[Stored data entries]
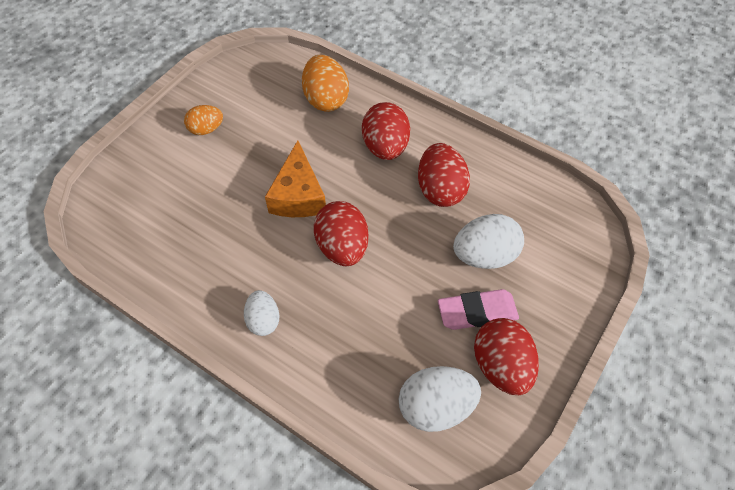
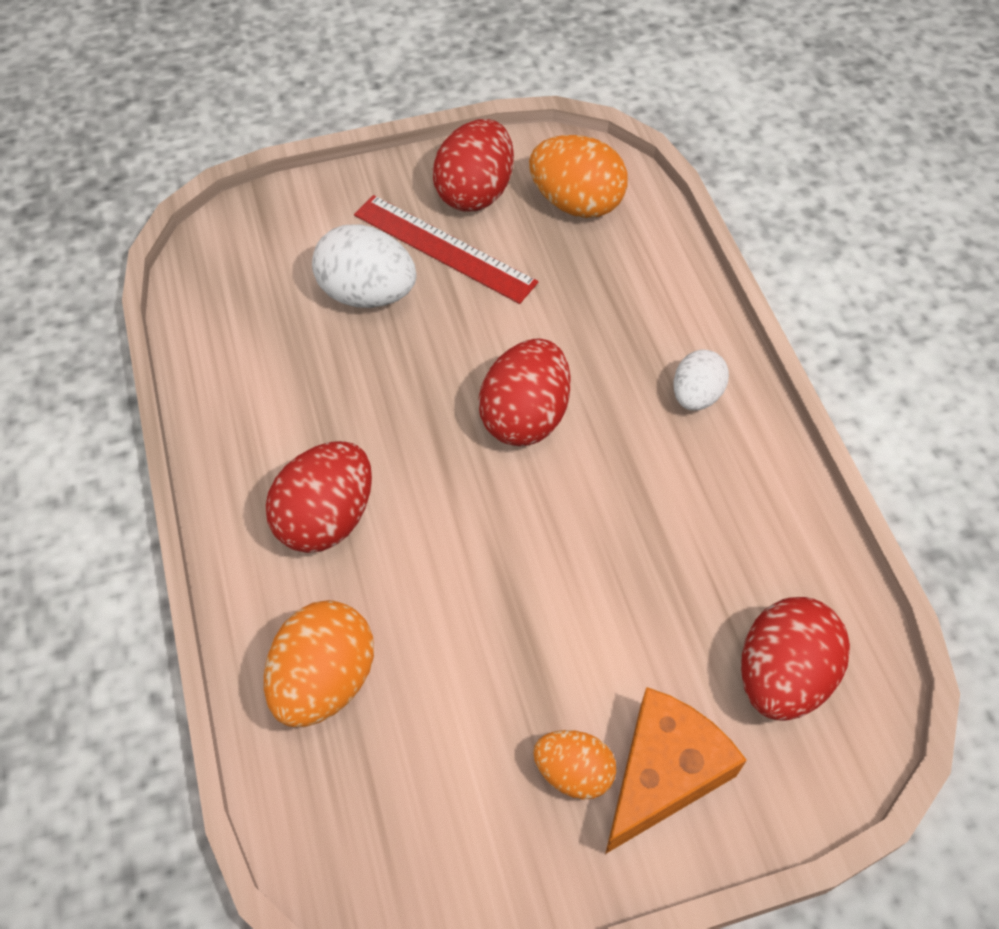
camera: 140 degrees left, 0 degrees up
(298, 195) = (520, 531): orange cheese -> orange cheese (663, 773)
(435, 407) = (576, 203): white egg -> orange egg
(440, 190) = (325, 402): red egg -> red egg (782, 676)
(477, 312) = (444, 248): pink eraser -> red ruler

• **JOB**
All lines from the one that contains "(440, 190) = (325, 402): red" to the end of the records above are to be copied exactly; leave out the rest.

• **WRITTEN RESPONSE**
(440, 190) = (325, 402): red egg -> red egg (782, 676)
(477, 312) = (444, 248): pink eraser -> red ruler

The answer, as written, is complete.